Transcribe the listing that follows in full, omitting pictures.

[COLLECTED DATA]

════════════════

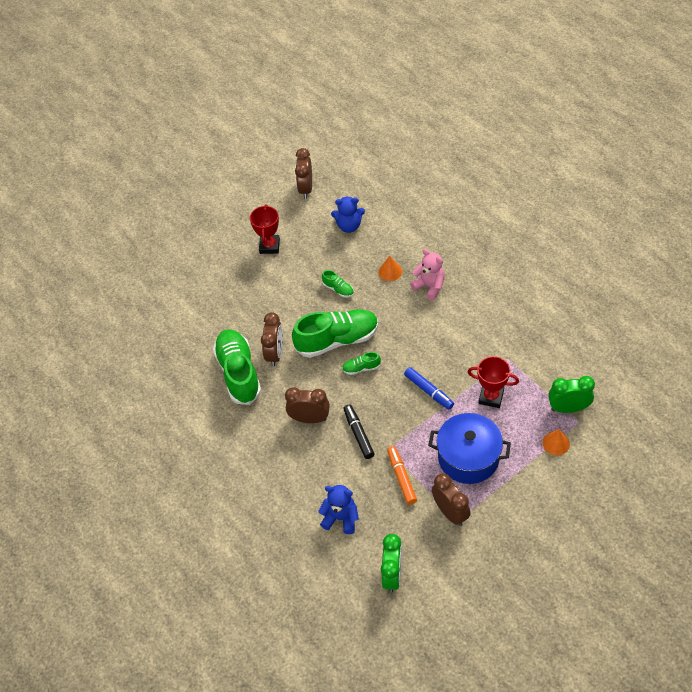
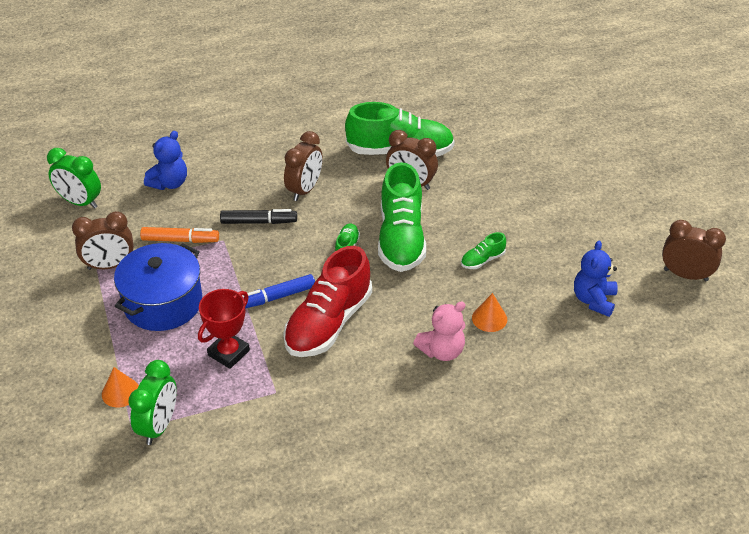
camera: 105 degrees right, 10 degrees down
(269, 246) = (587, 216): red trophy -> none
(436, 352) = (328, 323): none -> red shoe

════════════════

[ANSWER TO THIS PROBLEM]
camera: 105 degrees right, 10 degrees down
(269, 246) = (587, 216): red trophy -> none
(436, 352) = (328, 323): none -> red shoe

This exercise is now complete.